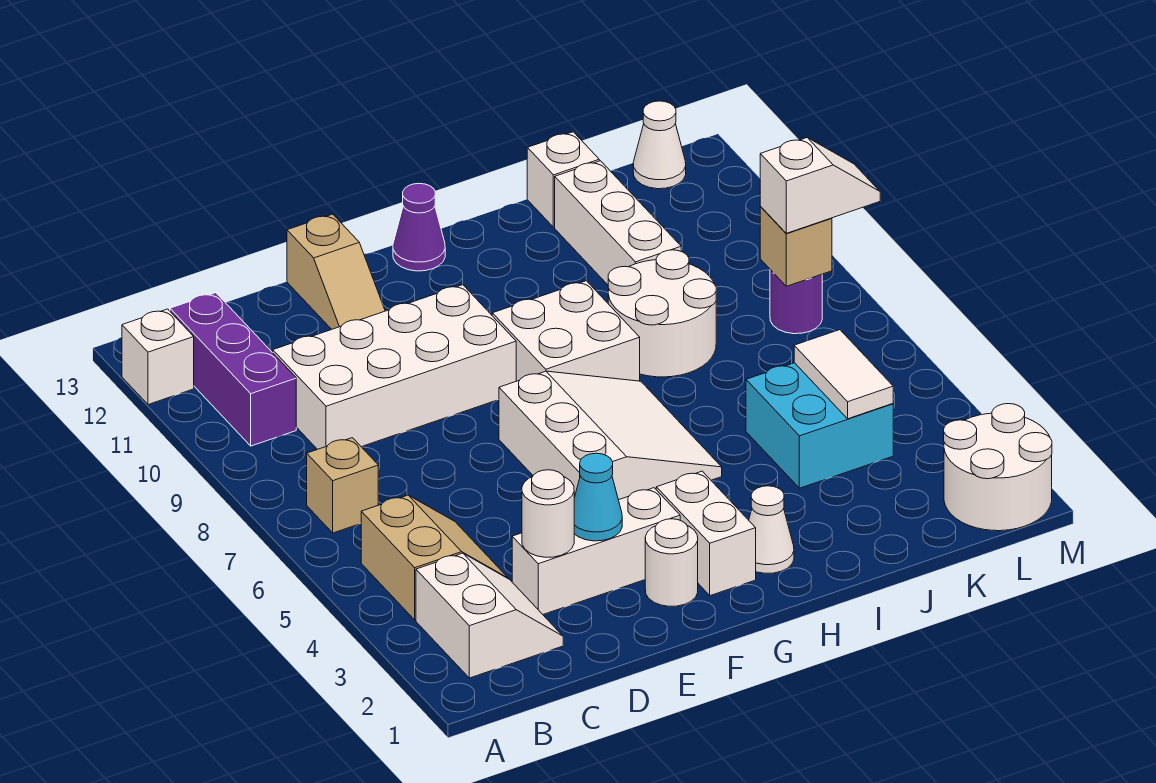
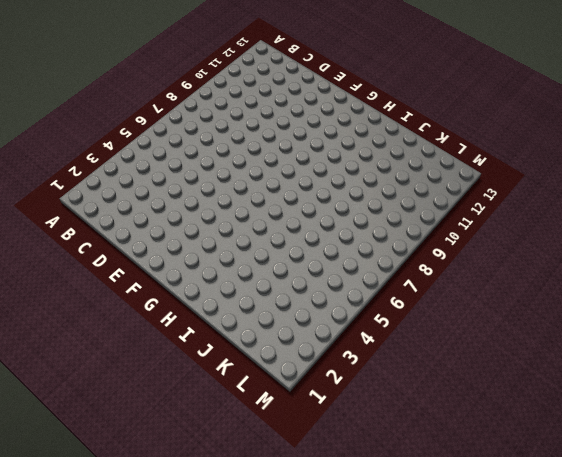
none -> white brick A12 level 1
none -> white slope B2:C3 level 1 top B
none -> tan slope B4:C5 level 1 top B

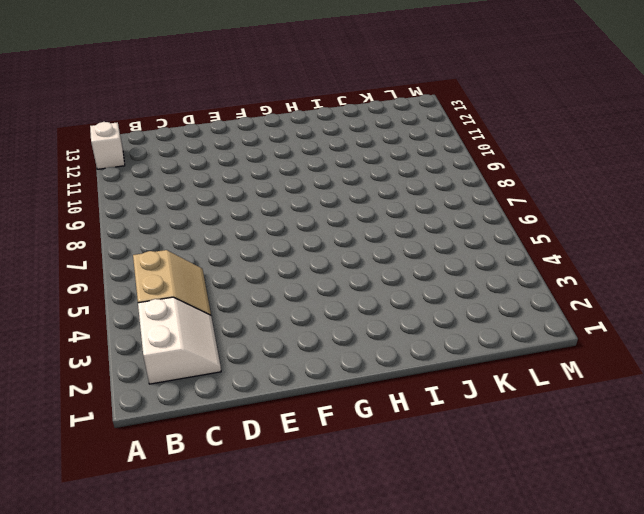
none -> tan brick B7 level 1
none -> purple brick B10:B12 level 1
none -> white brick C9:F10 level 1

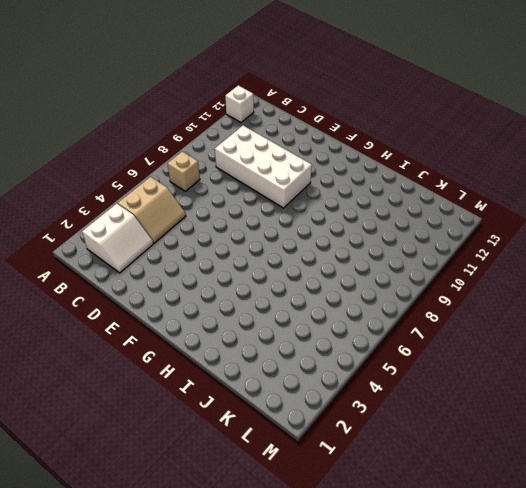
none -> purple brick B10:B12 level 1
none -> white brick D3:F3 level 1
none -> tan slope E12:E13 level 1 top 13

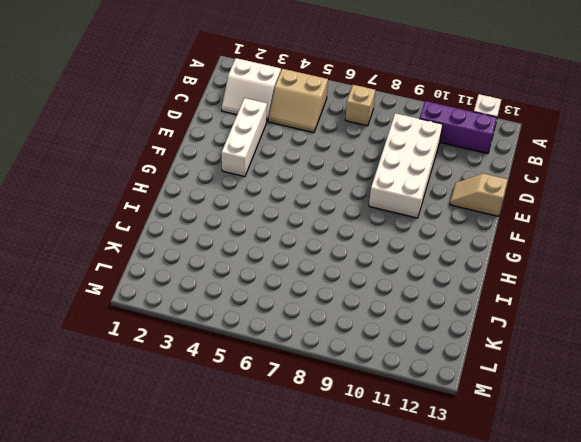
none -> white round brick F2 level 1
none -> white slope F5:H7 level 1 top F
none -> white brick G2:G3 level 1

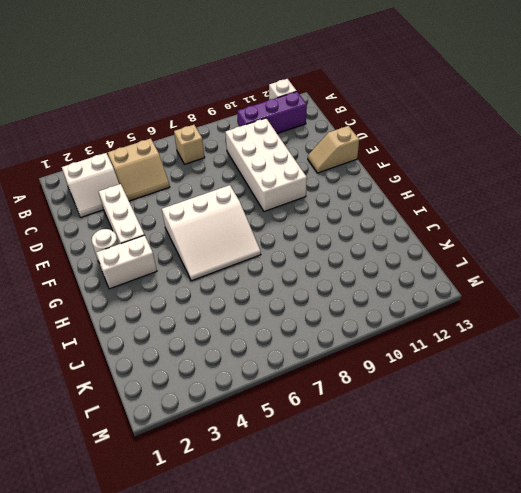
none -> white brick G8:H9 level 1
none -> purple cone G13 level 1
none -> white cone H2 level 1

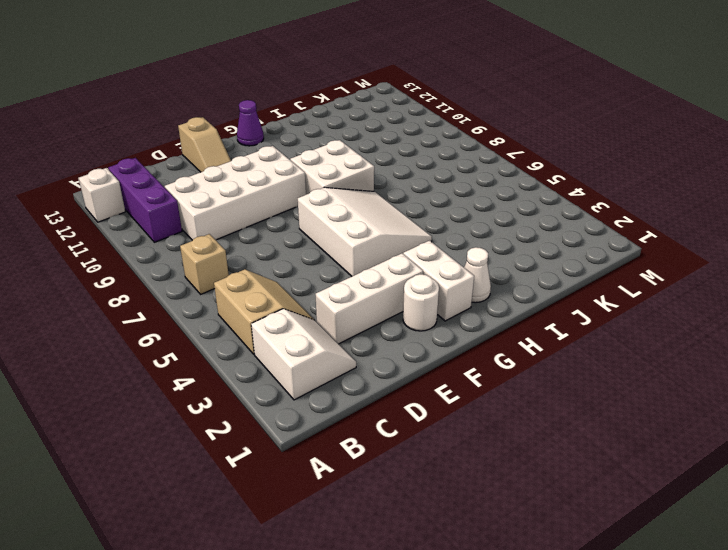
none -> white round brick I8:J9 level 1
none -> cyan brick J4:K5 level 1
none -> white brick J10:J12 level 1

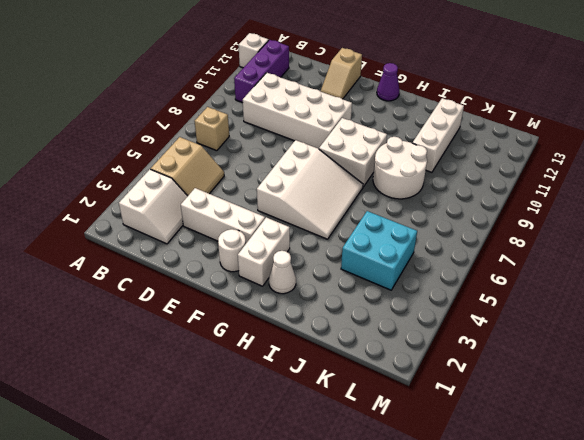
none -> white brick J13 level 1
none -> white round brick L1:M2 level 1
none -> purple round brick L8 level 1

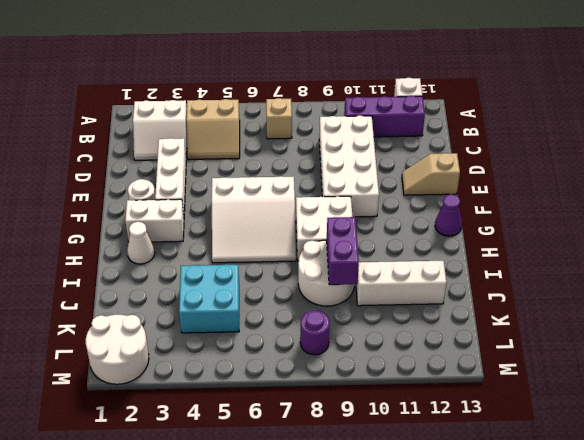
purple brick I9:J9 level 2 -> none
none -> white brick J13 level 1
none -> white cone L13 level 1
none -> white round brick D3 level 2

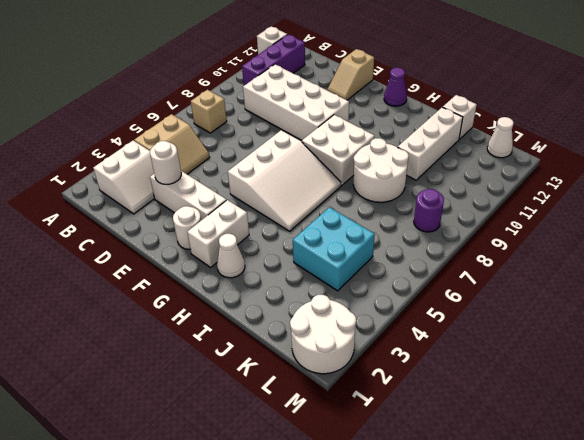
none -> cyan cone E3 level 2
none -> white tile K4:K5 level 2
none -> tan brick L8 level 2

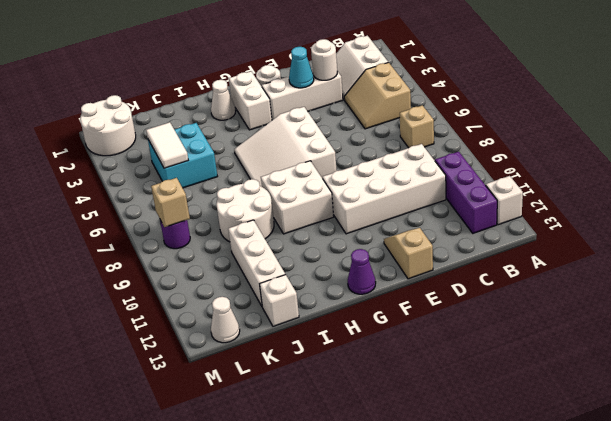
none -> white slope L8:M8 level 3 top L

◆ **THE PROBLEM**
Output all of the entries verbatim, leaving out any images.

◆ **ANSWER SPACE**
none -> white brick A12 level 1
none -> white slope B2:C3 level 1 top B
none -> tan slope B4:C5 level 1 top B

none -> tan brick B7 level 1
none -> purple brick B10:B12 level 1
none -> white brick C9:F10 level 1

none -> purple brick B10:B12 level 1
none -> white brick D3:F3 level 1
none -> tan slope E12:E13 level 1 top 13

none -> white round brick F2 level 1
none -> white slope F5:H7 level 1 top F
none -> white brick G2:G3 level 1

none -> white brick G8:H9 level 1
none -> purple cone G13 level 1
none -> white cone H2 level 1

none -> white round brick I8:J9 level 1
none -> cyan brick J4:K5 level 1
none -> white brick J10:J12 level 1

none -> white brick J13 level 1
none -> white round brick L1:M2 level 1
none -> purple round brick L8 level 1

purple brick I9:J9 level 2 -> none
none -> white brick J13 level 1
none -> white cone L13 level 1
none -> white round brick D3 level 2

none -> cyan cone E3 level 2
none -> white tile K4:K5 level 2
none -> tan brick L8 level 2

none -> white slope L8:M8 level 3 top L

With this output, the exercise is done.